» **YOUR OBJECTIVE**
In the following listing, find the lines containing "turquoise" and report them.

» **DATA SHOWN**
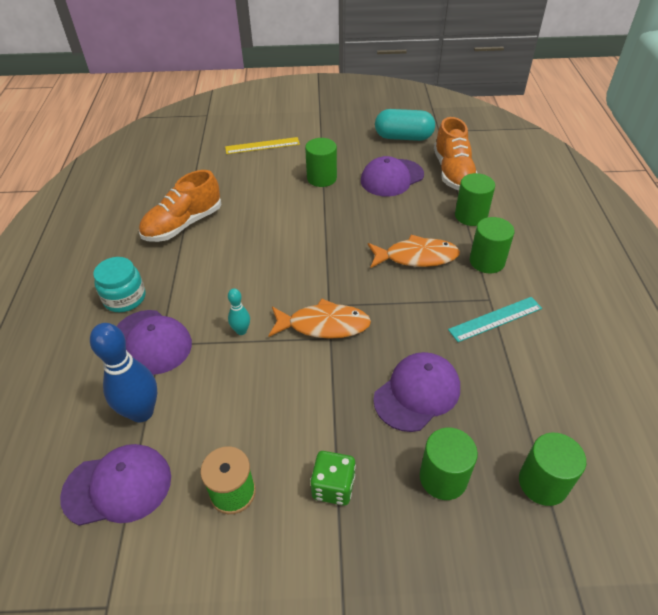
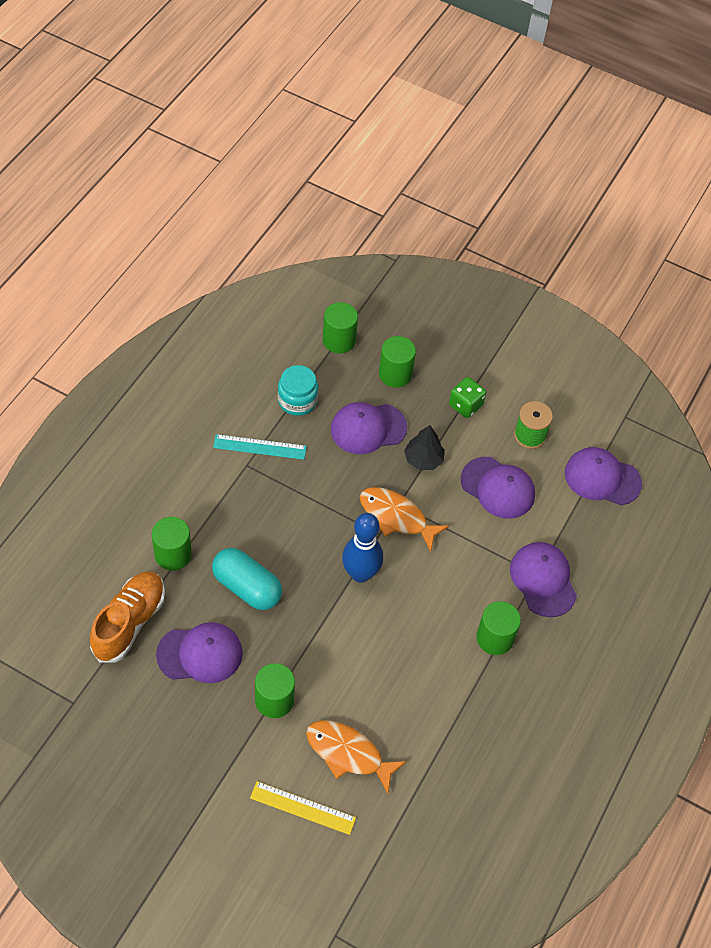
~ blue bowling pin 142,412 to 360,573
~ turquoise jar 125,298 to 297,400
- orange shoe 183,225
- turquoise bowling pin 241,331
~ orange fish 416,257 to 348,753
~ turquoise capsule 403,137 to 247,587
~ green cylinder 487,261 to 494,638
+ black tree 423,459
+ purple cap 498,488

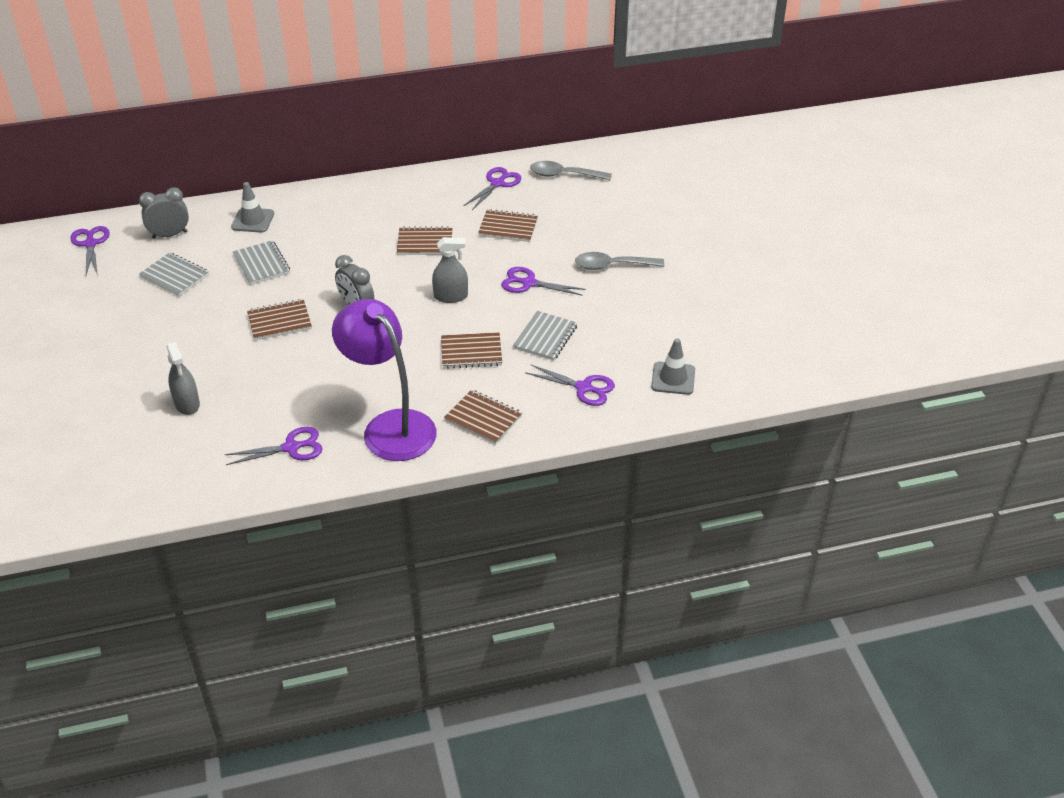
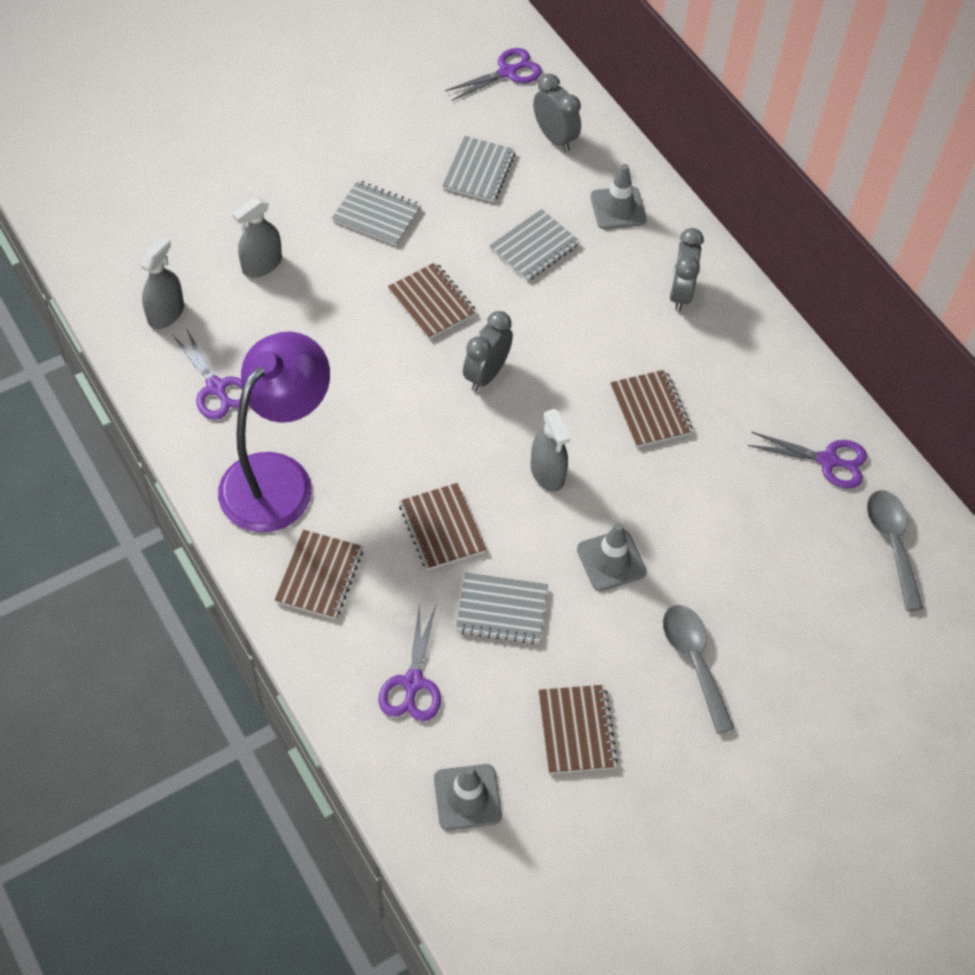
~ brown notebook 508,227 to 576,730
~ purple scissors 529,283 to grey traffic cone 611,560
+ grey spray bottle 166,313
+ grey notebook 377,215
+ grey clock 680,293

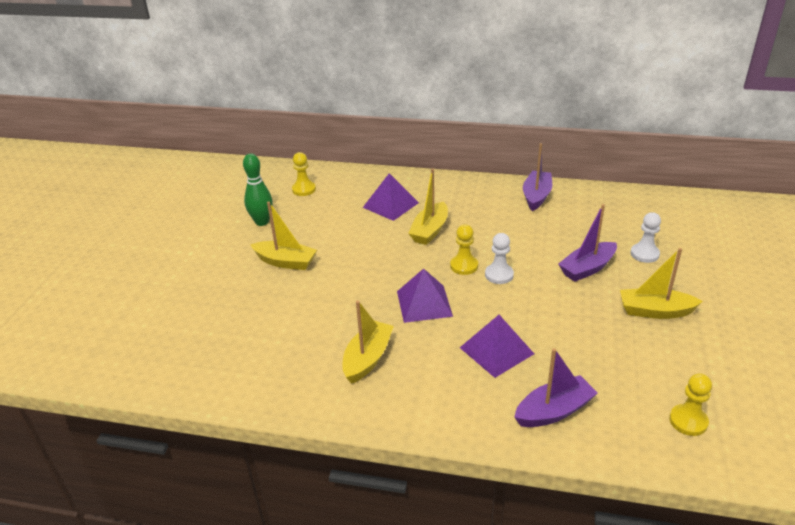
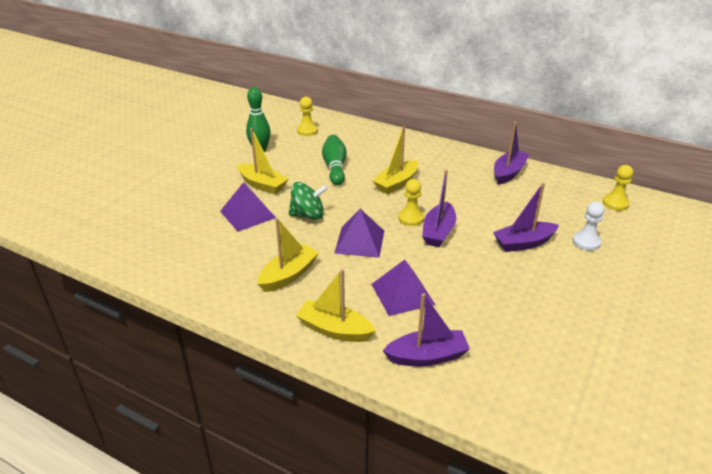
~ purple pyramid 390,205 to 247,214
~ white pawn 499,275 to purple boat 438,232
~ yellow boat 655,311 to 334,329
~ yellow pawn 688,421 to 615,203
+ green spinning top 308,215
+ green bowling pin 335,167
* * *
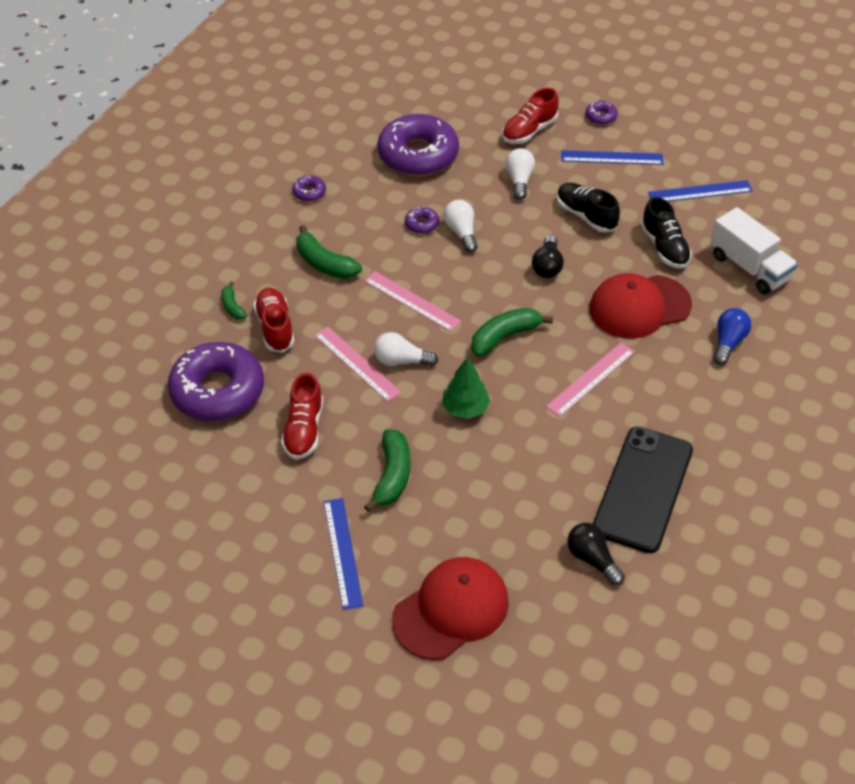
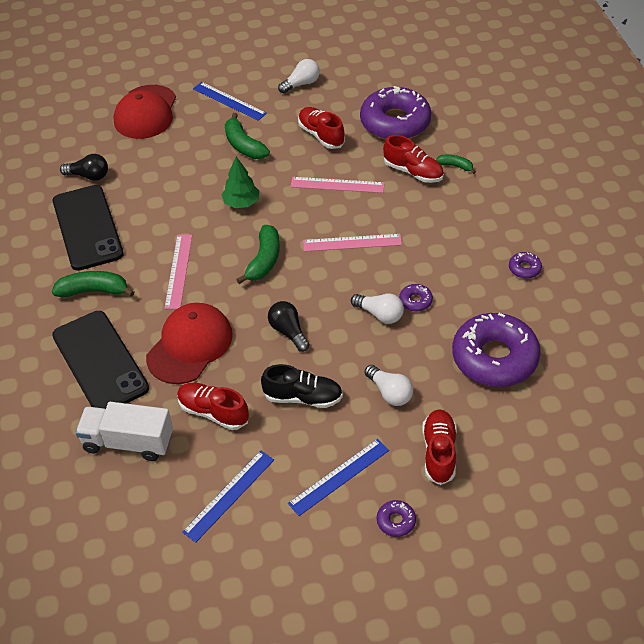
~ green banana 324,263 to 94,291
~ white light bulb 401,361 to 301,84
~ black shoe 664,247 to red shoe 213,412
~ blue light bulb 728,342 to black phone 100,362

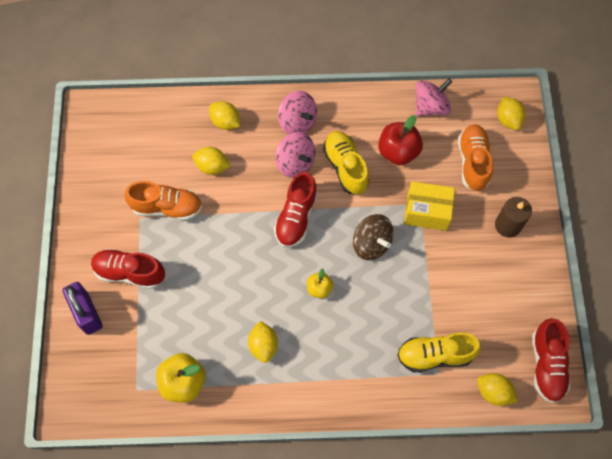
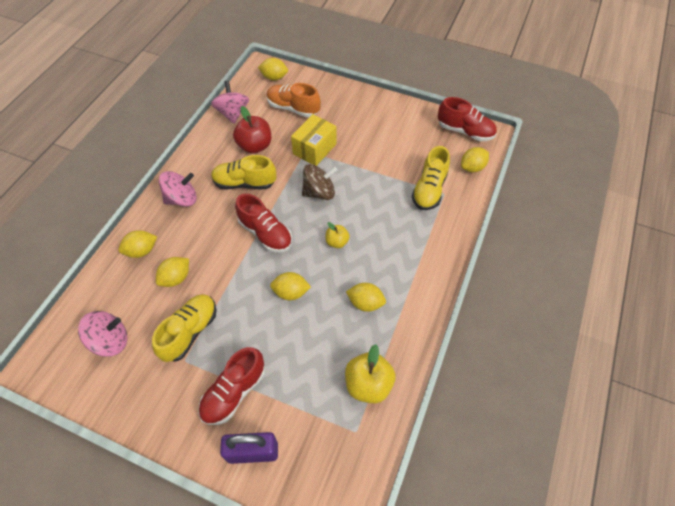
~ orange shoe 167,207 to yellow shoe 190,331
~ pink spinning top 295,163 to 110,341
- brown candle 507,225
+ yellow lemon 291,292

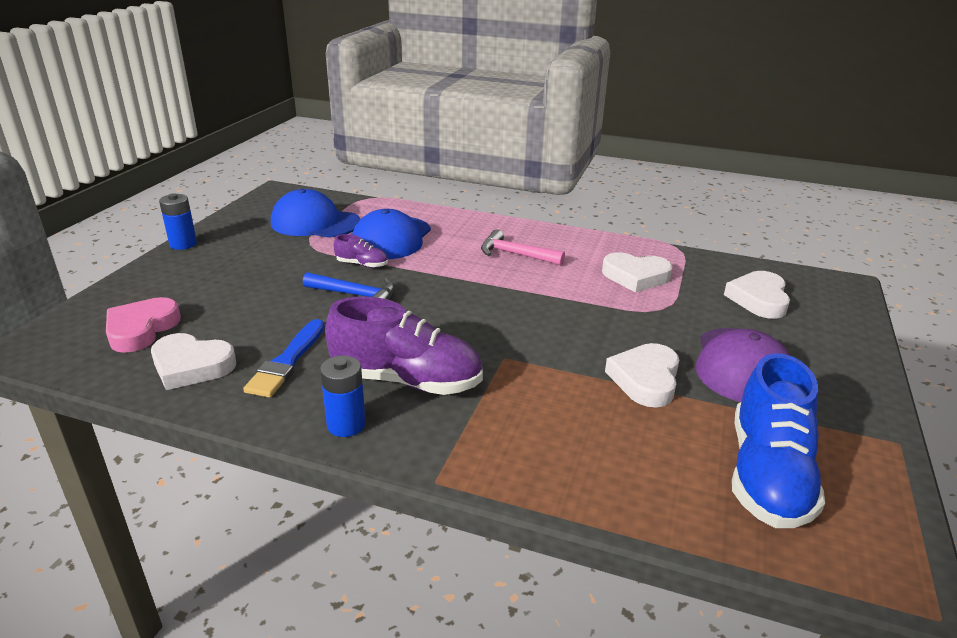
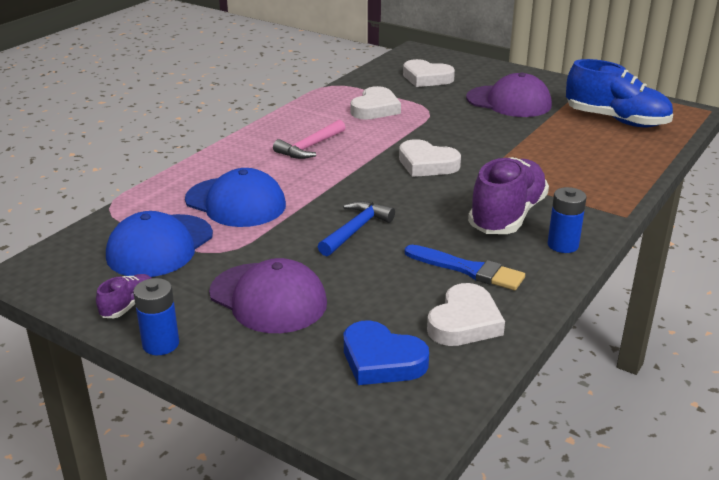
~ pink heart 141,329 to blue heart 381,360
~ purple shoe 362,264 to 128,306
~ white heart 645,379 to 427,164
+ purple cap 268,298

» **ANSWER SPACE**
~ turquoise jar 125,298 to 297,400
- turquoise bowling pin 241,331
~ turquoise capsule 403,137 to 247,587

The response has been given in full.